AVAILABLE DATA

- Opening Delimiter -

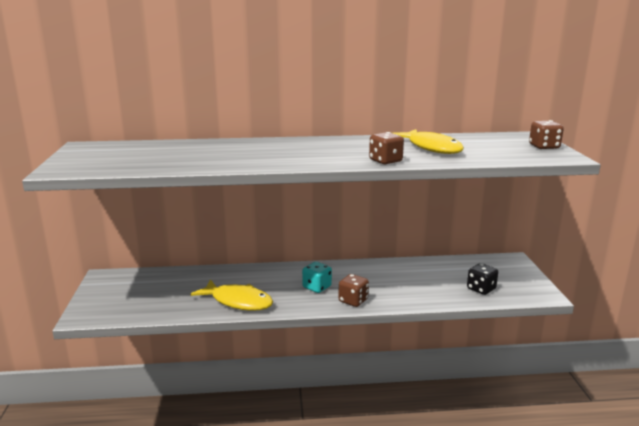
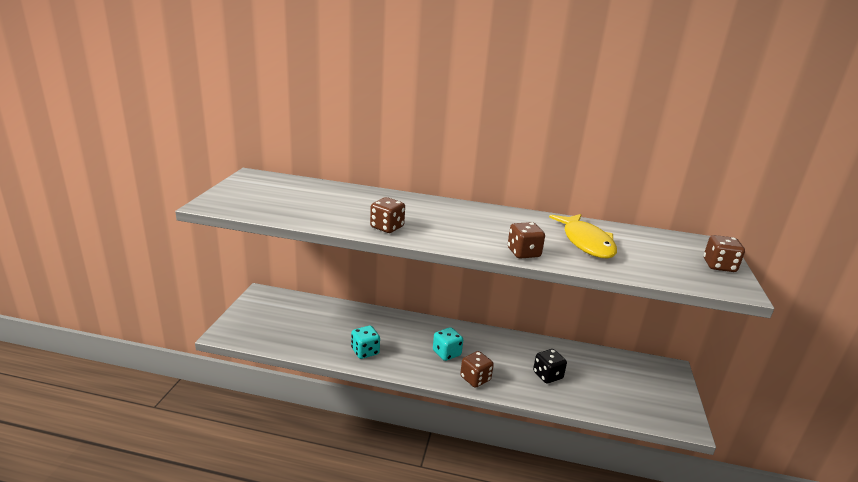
camera: 15 degrees right, 5 degrees up
(238, 301) = (365, 351): yellow fish -> turquoise dice
(250, 162) = (387, 227): none -> brown dice
(481, 289) = (617, 398): black dice -> black dice (547, 375)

- Closing Delimiter -

DESCRIPTION OF THE TASK
Leave out the pictures, and write out all the remaining data above exactly.

SOLUTION FOR THIS EXERCISE
camera: 15 degrees right, 5 degrees up
(238, 301) = (365, 351): yellow fish -> turquoise dice
(250, 162) = (387, 227): none -> brown dice
(481, 289) = (617, 398): black dice -> black dice (547, 375)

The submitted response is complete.